▸ Exercise objective
Put each line of the rows below into a Markdown table with two columns, Number and Line. Number the lines, skip blank ones, and leave the pictures out.

::::::::::

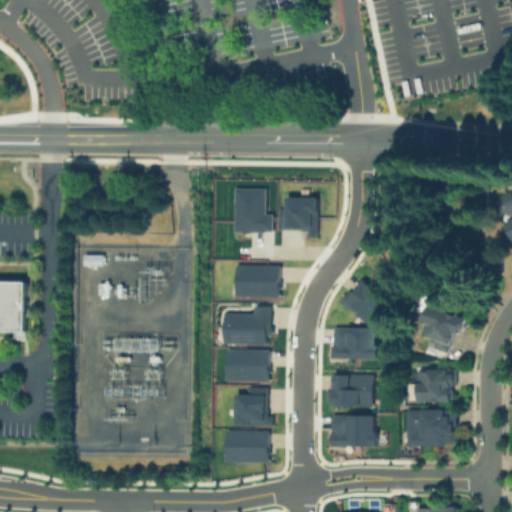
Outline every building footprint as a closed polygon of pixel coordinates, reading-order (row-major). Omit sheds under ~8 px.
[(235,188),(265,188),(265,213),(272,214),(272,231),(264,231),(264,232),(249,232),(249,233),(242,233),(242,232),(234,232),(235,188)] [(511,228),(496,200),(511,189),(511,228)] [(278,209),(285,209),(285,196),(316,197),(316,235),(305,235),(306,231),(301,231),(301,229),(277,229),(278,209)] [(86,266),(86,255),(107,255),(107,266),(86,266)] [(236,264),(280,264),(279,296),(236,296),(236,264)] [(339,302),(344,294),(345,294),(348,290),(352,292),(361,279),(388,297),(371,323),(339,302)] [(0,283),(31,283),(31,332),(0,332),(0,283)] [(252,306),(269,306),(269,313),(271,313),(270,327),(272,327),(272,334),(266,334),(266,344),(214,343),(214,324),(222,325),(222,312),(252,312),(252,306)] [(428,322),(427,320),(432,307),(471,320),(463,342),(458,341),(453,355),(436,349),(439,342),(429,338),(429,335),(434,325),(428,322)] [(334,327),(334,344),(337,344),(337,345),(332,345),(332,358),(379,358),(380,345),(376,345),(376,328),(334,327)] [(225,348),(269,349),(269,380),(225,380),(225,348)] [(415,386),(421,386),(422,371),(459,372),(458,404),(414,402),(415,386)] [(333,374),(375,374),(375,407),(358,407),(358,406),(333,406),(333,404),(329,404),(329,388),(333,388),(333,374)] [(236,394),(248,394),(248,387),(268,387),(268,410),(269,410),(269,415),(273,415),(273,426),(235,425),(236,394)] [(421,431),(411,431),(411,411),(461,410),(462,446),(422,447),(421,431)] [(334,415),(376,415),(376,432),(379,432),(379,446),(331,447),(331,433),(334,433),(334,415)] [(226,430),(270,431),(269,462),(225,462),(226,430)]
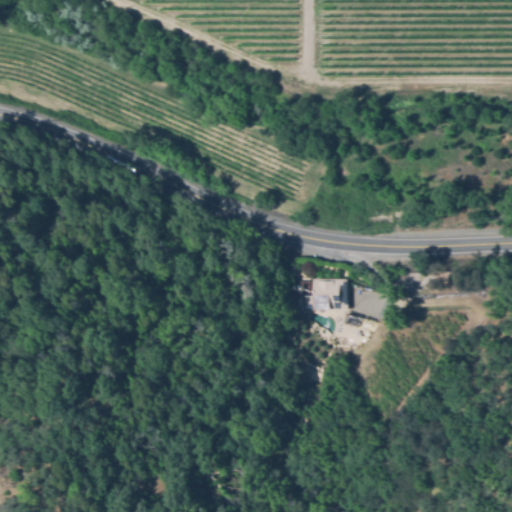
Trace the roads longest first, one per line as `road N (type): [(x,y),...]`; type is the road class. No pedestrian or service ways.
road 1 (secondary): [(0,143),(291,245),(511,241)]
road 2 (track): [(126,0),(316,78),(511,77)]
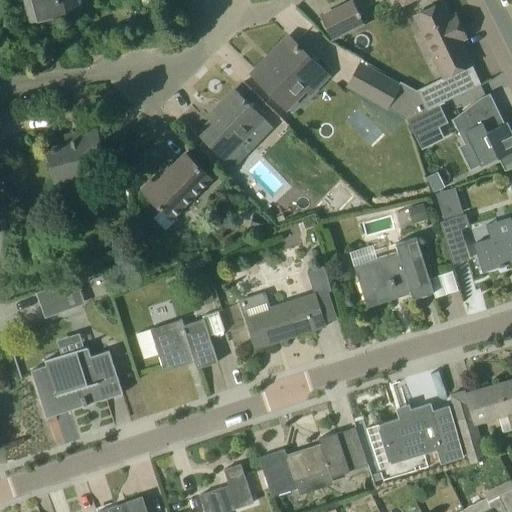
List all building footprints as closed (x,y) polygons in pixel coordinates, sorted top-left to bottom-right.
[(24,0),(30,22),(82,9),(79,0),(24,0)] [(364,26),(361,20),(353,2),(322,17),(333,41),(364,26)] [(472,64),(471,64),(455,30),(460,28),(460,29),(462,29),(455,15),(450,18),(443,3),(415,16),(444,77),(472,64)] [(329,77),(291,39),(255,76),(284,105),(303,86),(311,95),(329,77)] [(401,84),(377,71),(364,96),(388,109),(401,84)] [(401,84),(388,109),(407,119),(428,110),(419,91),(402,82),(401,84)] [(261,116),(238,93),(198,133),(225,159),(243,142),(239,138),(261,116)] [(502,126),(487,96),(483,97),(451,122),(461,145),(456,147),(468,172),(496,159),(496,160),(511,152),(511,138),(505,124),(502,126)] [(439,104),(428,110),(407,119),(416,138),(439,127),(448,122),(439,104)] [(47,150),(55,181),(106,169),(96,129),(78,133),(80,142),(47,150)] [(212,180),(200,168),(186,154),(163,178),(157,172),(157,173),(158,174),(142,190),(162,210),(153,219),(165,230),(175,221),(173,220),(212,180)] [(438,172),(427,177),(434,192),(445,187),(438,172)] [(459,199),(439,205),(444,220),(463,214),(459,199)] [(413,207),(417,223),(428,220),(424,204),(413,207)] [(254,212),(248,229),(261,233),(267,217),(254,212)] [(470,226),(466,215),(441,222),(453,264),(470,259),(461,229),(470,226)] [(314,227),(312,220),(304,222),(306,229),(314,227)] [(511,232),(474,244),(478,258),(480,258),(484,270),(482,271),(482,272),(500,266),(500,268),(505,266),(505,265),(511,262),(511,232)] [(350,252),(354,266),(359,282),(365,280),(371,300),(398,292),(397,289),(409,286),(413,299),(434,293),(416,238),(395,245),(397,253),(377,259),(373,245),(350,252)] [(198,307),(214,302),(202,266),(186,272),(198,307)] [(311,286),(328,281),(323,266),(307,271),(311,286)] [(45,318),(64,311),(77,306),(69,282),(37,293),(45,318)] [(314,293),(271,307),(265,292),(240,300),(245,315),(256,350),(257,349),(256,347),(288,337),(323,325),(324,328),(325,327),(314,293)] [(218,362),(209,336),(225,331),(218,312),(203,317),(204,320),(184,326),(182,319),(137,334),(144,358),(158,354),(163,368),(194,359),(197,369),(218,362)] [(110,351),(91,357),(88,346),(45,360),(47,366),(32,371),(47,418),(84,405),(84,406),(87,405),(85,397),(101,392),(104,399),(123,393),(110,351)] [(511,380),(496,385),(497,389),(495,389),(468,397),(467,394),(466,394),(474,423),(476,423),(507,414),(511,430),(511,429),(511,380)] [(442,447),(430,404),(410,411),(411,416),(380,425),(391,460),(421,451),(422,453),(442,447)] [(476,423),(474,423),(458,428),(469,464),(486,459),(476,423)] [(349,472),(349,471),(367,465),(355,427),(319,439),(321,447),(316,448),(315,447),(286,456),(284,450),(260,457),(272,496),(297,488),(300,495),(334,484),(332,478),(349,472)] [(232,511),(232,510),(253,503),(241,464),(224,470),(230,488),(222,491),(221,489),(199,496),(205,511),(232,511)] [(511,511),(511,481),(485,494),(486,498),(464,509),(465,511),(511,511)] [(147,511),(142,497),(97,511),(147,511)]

::::::::::

▸ Result for this task
| Number | Line |
|---|---|
| 1 | Outline every building footprint as a closed polygon of pixel coordinates, reading-order (row-major). Omit sheds under ~8 px. |
| 2 | [(235,188),(265,188),(265,213),(272,214),(272,231),(264,231),(264,232),(249,232),(249,233),(242,233),(242,232),(234,232),(235,188)] [(511,228),(496,200),(511,189),(511,228)] [(278,209),(285,209),(285,196),(316,197),(316,235),(305,235),(306,231),(301,231),(301,229),(277,229),(278,209)] [(86,266),(86,255),(107,255),(107,266),(86,266)] [(236,264),(280,264),(279,296),(236,296),(236,264)] [(339,302),(344,294),(345,294),(348,290),(352,292),(361,279),(388,297),(371,323),(339,302)] [(0,283),(31,283),(31,332),(0,332),(0,283)] [(252,306),(269,306),(269,313),(271,313),(270,327),(272,327),(272,334),(266,334),(266,344),(214,343),(214,324),(222,325),(222,312),(252,312),(252,306)] [(428,322),(427,320),(432,307),(471,320),(463,342),(458,341),(453,355),(436,349),(439,342),(429,338),(429,335),(434,325),(428,322)] [(334,327),(334,344),(337,344),(337,345),(332,345),(332,358),(379,358),(380,345),(376,345),(376,328),(334,327)] [(225,348),(269,349),(269,380),(225,380),(225,348)] [(415,386),(421,386),(422,371),(459,372),(458,404),(414,402),(415,386)] [(333,374),(375,374),(375,407),(358,407),(358,406),(333,406),(333,404),(329,404),(329,388),(333,388),(333,374)] [(236,394),(248,394),(248,387),(268,387),(268,410),(269,410),(269,415),(273,415),(273,426),(235,425),(236,394)] [(421,431),(411,431),(411,411),(461,410),(462,446),(422,447),(421,431)] [(334,415),(376,415),(376,432),(379,432),(379,446),(331,447),(331,433),(334,433),(334,415)] [(226,430),(270,431),(269,462),(225,462),(226,430)] |
| 3 | Trace the roads longest first, one per line as `road N (type): [(x,y),...]`; type is the road class. No pedestrian or service ways. |
| 4 | road 1 (secondary): [(0,143),(291,245),(511,241)] |
| 5 | road 2 (track): [(126,0),(316,78),(511,77)] |
| 6 | List all building footprints as closed (x,y) polygons in pixel coordinates, sorted top-left to bottom-right. |
| 7 | [(24,0),(30,22),(82,9),(79,0),(24,0)] [(364,26),(361,20),(353,2),(322,17),(333,41),(364,26)] [(472,64),(471,64),(455,30),(460,28),(460,29),(462,29),(455,15),(450,18),(443,3),(415,16),(444,77),(472,64)] [(329,77),(291,39),(255,76),(284,105),(303,86),(311,95),(329,77)] [(401,84),(377,71),(364,96),(388,109),(401,84)] [(401,84),(388,109),(407,119),(428,110),(419,91),(402,82),(401,84)] [(261,116),(238,93),(198,133),(225,159),(243,142),(239,138),(261,116)] [(502,126),(487,96),(483,97),(451,122),(461,145),(456,147),(468,172),(496,159),(496,160),(511,152),(511,138),(505,124),(502,126)] [(439,104),(428,110),(407,119),(416,138),(439,127),(448,122),(439,104)] [(47,150),(55,181),(106,169),(96,129),(78,133),(80,142),(47,150)] [(212,180),(200,168),(186,154),(163,178),(157,172),(157,173),(158,174),(142,190),(162,210),(153,219),(165,230),(175,221),(173,220),(212,180)] [(438,172),(427,177),(434,192),(445,187),(438,172)] [(459,199),(439,205),(444,220),(463,214),(459,199)] [(413,207),(417,223),(428,220),(424,204),(413,207)] [(254,212),(248,229),(261,233),(267,217),(254,212)] [(470,226),(466,215),(441,222),(453,264),(470,259),(461,229),(470,226)] [(314,227),(312,220),(304,222),(306,229),(314,227)] [(511,232),(474,244),(478,258),(480,258),(484,270),(482,271),(482,272),(500,266),(500,268),(505,266),(505,265),(511,262),(511,232)] [(350,252),(354,266),(359,282),(365,280),(371,300),(398,292),(397,289),(409,286),(413,299),(434,293),(416,238),(395,245),(397,253),(377,259),(373,245),(350,252)] [(198,307),(214,302),(202,266),(186,272),(198,307)] [(311,286),(328,281),(323,266),(307,271),(311,286)] [(45,318),(64,311),(77,306),(69,282),(37,293),(45,318)] [(314,293),(271,307),(265,292),(240,300),(245,315),(256,350),(257,349),(256,347),(288,337),(323,325),(324,328),(325,327),(314,293)] [(218,362),(209,336),(225,331),(218,312),(203,317),(204,320),(184,326),(182,319),(137,334),(144,358),(158,354),(163,368),(194,359),(197,369),(218,362)] [(110,351),(91,357),(88,346),(45,360),(47,366),(32,371),(47,418),(84,405),(84,406),(87,405),(85,397),(101,392),(104,399),(123,393),(110,351)] [(511,380),(496,385),(497,389),(495,389),(468,397),(467,394),(466,394),(474,423),(476,423),(507,414),(511,430),(511,429),(511,380)] [(442,447),(430,404),(410,411),(411,416),(380,425),(391,460),(421,451),(422,453),(442,447)] [(476,423),(474,423),(458,428),(469,464),(486,459),(476,423)] [(349,472),(349,471),(367,465),(355,427),(319,439),(321,447),(316,448),(315,447),(286,456),(284,450),(260,457),(272,496),(297,488),(300,495),(334,484),(332,478),(349,472)] [(232,511),(232,510),(253,503),(241,464),(224,470),(230,488),(222,491),(221,489),(199,496),(205,511),(232,511)] [(511,511),(511,481),(485,494),(486,498),(464,509),(465,511),(511,511)] [(147,511),(142,497),(97,511),(147,511)] |